_Aim_. In the records below, copy out every line from the one containing "faulty [783, 263]" to the one containing "pannier [1976, 240]", including both of those lines, exactly as they appear.

Word and item position data:
# # # # #

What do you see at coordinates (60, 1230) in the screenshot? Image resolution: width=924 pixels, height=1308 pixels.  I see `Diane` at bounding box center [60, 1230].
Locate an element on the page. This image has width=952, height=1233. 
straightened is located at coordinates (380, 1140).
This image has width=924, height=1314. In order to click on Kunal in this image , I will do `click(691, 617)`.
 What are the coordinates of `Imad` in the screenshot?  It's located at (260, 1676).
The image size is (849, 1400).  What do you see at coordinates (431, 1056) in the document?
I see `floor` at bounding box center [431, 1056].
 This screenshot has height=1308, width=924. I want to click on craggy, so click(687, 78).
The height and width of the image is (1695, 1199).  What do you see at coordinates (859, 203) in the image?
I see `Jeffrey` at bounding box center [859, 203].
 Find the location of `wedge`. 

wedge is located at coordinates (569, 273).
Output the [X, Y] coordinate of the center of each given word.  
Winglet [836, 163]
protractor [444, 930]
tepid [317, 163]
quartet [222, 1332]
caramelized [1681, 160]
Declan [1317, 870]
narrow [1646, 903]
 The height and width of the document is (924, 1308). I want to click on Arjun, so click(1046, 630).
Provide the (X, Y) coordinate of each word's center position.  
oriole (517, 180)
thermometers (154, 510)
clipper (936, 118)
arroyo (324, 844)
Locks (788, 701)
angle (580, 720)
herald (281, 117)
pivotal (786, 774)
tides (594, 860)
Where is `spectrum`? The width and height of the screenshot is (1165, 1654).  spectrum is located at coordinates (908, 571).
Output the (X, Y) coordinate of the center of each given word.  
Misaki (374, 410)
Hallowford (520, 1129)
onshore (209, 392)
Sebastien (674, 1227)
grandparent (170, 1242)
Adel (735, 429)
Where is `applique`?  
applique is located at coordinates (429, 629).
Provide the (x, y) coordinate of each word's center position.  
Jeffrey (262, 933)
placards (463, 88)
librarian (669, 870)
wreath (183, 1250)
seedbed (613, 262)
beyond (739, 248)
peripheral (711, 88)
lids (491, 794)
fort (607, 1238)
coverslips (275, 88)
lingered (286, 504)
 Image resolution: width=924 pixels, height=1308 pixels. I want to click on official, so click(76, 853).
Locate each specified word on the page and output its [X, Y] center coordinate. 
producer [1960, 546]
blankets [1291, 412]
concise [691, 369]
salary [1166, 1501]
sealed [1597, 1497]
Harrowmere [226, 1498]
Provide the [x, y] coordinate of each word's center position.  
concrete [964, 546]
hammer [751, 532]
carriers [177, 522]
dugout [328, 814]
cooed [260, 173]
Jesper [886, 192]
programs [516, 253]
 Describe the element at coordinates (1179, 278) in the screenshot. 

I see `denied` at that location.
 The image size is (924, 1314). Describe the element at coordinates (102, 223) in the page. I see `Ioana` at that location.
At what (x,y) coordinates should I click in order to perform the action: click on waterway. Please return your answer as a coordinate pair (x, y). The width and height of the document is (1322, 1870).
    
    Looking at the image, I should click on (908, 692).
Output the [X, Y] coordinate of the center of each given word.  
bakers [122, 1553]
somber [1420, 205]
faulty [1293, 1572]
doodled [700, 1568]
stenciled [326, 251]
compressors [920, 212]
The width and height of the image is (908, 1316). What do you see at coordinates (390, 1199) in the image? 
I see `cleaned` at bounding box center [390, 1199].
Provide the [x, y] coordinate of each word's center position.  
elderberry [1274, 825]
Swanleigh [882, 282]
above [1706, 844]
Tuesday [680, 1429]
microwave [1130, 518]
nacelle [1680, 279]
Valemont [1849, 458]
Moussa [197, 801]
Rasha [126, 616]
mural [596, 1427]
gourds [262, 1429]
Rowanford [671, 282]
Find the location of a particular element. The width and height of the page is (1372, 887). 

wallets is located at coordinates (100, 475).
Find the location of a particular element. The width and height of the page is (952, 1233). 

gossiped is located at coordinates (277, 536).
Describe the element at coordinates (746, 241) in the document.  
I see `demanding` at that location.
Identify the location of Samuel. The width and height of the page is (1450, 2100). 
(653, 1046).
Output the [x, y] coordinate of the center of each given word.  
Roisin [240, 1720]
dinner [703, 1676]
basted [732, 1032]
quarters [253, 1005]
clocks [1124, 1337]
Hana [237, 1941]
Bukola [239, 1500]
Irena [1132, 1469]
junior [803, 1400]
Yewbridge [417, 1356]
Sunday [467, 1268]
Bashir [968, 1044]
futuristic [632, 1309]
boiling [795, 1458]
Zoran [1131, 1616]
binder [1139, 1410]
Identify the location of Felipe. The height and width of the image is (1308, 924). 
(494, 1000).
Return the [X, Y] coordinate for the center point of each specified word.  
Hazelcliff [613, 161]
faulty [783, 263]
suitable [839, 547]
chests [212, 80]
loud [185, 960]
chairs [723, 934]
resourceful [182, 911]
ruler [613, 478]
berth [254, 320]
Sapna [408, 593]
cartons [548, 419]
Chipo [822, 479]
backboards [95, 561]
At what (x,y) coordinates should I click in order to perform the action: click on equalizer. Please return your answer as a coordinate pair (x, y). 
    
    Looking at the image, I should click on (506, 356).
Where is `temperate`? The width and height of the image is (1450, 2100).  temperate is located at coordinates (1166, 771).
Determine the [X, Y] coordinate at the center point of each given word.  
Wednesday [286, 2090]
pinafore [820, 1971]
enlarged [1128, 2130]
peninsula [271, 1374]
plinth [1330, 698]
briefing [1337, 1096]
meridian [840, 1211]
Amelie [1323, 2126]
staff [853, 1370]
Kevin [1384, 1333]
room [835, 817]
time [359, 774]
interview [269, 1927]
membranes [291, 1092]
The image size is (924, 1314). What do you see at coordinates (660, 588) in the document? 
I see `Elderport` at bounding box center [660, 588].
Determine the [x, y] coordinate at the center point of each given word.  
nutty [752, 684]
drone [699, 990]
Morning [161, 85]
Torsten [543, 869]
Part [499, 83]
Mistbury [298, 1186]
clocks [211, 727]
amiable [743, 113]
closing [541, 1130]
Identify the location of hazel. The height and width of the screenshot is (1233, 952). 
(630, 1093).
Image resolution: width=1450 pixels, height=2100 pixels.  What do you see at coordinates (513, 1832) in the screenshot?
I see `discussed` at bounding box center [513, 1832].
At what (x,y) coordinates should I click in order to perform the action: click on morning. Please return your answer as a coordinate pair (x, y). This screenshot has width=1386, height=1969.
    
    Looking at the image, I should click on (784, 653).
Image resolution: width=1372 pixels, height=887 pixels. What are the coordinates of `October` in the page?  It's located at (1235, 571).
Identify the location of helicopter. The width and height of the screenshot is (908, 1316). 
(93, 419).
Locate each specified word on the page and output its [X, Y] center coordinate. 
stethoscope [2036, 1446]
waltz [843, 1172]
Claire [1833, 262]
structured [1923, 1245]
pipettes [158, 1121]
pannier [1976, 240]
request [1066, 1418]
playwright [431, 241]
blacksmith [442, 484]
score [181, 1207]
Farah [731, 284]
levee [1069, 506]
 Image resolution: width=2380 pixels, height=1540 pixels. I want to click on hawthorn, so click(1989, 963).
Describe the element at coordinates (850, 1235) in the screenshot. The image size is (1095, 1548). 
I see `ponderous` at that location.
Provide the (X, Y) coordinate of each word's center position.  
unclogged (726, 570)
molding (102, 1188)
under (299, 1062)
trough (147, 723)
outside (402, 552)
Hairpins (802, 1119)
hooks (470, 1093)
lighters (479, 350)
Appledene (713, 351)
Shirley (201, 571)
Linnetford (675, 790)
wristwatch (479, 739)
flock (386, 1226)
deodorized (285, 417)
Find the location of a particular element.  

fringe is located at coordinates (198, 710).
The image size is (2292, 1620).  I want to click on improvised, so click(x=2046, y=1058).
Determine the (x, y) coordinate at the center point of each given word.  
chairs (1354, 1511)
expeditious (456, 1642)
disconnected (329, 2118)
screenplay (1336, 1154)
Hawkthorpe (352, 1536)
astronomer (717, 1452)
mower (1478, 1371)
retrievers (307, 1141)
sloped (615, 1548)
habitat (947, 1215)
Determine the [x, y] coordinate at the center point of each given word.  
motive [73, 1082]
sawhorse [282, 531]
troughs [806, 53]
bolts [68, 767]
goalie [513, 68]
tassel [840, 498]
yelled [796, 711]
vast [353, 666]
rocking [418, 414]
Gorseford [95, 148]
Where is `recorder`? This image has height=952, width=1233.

# # # # #

_Response_.
faulty [783, 263]
suitable [839, 547]
chests [212, 80]
loud [185, 960]
chairs [723, 934]
resourceful [182, 911]
ruler [613, 478]
berth [254, 320]
Sapna [408, 593]
cartons [548, 419]
Chipo [822, 479]
backboards [95, 561]
At what (x,y) coordinates should I click in order to perform the action: click on equalizer. Please return your answer as a coordinate pair (x, y). 
    
    Looking at the image, I should click on (506, 356).
Where is `temperate`? The width and height of the image is (1450, 2100).  temperate is located at coordinates (1166, 771).
Determine the [X, Y] coordinate at the center point of each given word.  
Wednesday [286, 2090]
pinafore [820, 1971]
enlarged [1128, 2130]
peninsula [271, 1374]
plinth [1330, 698]
briefing [1337, 1096]
meridian [840, 1211]
Amelie [1323, 2126]
staff [853, 1370]
Kevin [1384, 1333]
room [835, 817]
time [359, 774]
interview [269, 1927]
membranes [291, 1092]
The image size is (924, 1314). What do you see at coordinates (660, 588) in the document? 
I see `Elderport` at bounding box center [660, 588].
Determine the [x, y] coordinate at the center point of each given word.  
nutty [752, 684]
drone [699, 990]
Morning [161, 85]
Torsten [543, 869]
Part [499, 83]
Mistbury [298, 1186]
clocks [211, 727]
amiable [743, 113]
closing [541, 1130]
Identify the location of hazel. The height and width of the screenshot is (1233, 952). 
(630, 1093).
Image resolution: width=1450 pixels, height=2100 pixels.  What do you see at coordinates (513, 1832) in the screenshot?
I see `discussed` at bounding box center [513, 1832].
At what (x,y) coordinates should I click in order to perform the action: click on morning. Please return your answer as a coordinate pair (x, y). This screenshot has width=1386, height=1969.
    
    Looking at the image, I should click on (784, 653).
Image resolution: width=1372 pixels, height=887 pixels. What are the coordinates of `October` in the page?  It's located at (1235, 571).
Identify the location of helicopter. The width and height of the screenshot is (908, 1316). 
(93, 419).
Locate each specified word on the page and output its [X, Y] center coordinate. 
stethoscope [2036, 1446]
waltz [843, 1172]
Claire [1833, 262]
structured [1923, 1245]
pipettes [158, 1121]
pannier [1976, 240]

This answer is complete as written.